━━━━━ RECORDS TO PROCESS
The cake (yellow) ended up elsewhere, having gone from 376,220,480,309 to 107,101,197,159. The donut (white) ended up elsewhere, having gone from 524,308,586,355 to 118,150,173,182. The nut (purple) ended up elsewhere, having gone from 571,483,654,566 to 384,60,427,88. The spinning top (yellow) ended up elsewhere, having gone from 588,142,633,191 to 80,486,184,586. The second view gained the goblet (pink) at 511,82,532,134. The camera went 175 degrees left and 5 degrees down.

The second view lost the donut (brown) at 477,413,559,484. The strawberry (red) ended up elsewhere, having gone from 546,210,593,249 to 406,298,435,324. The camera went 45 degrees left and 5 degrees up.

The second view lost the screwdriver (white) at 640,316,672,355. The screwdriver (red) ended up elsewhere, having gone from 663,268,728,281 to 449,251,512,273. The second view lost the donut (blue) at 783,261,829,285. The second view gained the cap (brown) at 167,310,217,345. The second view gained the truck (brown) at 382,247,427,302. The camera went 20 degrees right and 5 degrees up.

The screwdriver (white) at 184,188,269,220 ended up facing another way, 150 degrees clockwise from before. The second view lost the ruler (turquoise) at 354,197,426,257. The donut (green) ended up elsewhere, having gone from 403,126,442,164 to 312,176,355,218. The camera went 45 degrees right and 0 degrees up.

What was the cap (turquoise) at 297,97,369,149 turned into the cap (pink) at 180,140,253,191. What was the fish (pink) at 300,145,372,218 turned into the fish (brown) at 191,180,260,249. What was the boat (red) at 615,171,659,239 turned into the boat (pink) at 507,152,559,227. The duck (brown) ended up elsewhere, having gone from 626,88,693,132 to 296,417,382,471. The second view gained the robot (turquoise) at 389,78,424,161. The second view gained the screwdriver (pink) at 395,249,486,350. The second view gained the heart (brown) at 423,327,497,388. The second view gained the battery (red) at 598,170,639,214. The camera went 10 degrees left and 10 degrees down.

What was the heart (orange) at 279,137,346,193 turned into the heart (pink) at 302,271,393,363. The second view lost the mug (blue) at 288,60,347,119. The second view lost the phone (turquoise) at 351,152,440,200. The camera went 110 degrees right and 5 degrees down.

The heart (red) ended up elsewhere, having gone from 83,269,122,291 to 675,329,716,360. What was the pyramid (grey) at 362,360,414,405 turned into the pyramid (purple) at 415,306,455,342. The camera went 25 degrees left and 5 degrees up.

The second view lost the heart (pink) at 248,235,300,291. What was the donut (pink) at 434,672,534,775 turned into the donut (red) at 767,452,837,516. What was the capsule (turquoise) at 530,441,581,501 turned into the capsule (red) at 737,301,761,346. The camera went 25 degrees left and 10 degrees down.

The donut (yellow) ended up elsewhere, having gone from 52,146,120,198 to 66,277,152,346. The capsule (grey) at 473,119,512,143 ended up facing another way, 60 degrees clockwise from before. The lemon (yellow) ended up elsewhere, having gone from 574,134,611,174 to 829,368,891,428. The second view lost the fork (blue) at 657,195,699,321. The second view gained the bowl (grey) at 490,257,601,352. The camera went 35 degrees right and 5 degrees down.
━━━━━━━━━━
» EXERCISE REQUIREMENTS: Type out the listing again with nothing changed.

» OUTPUT FOR THIS EXERCISE:
The cake (yellow) ended up elsewhere, having gone from 376,220,480,309 to 107,101,197,159. The donut (white) ended up elsewhere, having gone from 524,308,586,355 to 118,150,173,182. The nut (purple) ended up elsewhere, having gone from 571,483,654,566 to 384,60,427,88. The spinning top (yellow) ended up elsewhere, having gone from 588,142,633,191 to 80,486,184,586. The second view gained the goblet (pink) at 511,82,532,134. The camera went 175 degrees left and 5 degrees down.

The second view lost the donut (brown) at 477,413,559,484. The strawberry (red) ended up elsewhere, having gone from 546,210,593,249 to 406,298,435,324. The camera went 45 degrees left and 5 degrees up.

The second view lost the screwdriver (white) at 640,316,672,355. The screwdriver (red) ended up elsewhere, having gone from 663,268,728,281 to 449,251,512,273. The second view lost the donut (blue) at 783,261,829,285. The second view gained the cap (brown) at 167,310,217,345. The second view gained the truck (brown) at 382,247,427,302. The camera went 20 degrees right and 5 degrees up.

The screwdriver (white) at 184,188,269,220 ended up facing another way, 150 degrees clockwise from before. The second view lost the ruler (turquoise) at 354,197,426,257. The donut (green) ended up elsewhere, having gone from 403,126,442,164 to 312,176,355,218. The camera went 45 degrees right and 0 degrees up.

What was the cap (turquoise) at 297,97,369,149 turned into the cap (pink) at 180,140,253,191. What was the fish (pink) at 300,145,372,218 turned into the fish (brown) at 191,180,260,249. What was the boat (red) at 615,171,659,239 turned into the boat (pink) at 507,152,559,227. The duck (brown) ended up elsewhere, having gone from 626,88,693,132 to 296,417,382,471. The second view gained the robot (turquoise) at 389,78,424,161. The second view gained the screwdriver (pink) at 395,249,486,350. The second view gained the heart (brown) at 423,327,497,388. The second view gained the battery (red) at 598,170,639,214. The camera went 10 degrees left and 10 degrees down.

What was the heart (orange) at 279,137,346,193 turned into the heart (pink) at 302,271,393,363. The second view lost the mug (blue) at 288,60,347,119. The second view lost the phone (turquoise) at 351,152,440,200. The camera went 110 degrees right and 5 degrees down.

The heart (red) ended up elsewhere, having gone from 83,269,122,291 to 675,329,716,360. What was the pyramid (grey) at 362,360,414,405 turned into the pyramid (purple) at 415,306,455,342. The camera went 25 degrees left and 5 degrees up.

The second view lost the heart (pink) at 248,235,300,291. What was the donut (pink) at 434,672,534,775 turned into the donut (red) at 767,452,837,516. What was the capsule (turquoise) at 530,441,581,501 turned into the capsule (red) at 737,301,761,346. The camera went 25 degrees left and 10 degrees down.

The donut (yellow) ended up elsewhere, having gone from 52,146,120,198 to 66,277,152,346. The capsule (grey) at 473,119,512,143 ended up facing another way, 60 degrees clockwise from before. The lemon (yellow) ended up elsewhere, having gone from 574,134,611,174 to 829,368,891,428. The second view lost the fork (blue) at 657,195,699,321. The second view gained the bowl (grey) at 490,257,601,352. The camera went 35 degrees right and 5 degrees down.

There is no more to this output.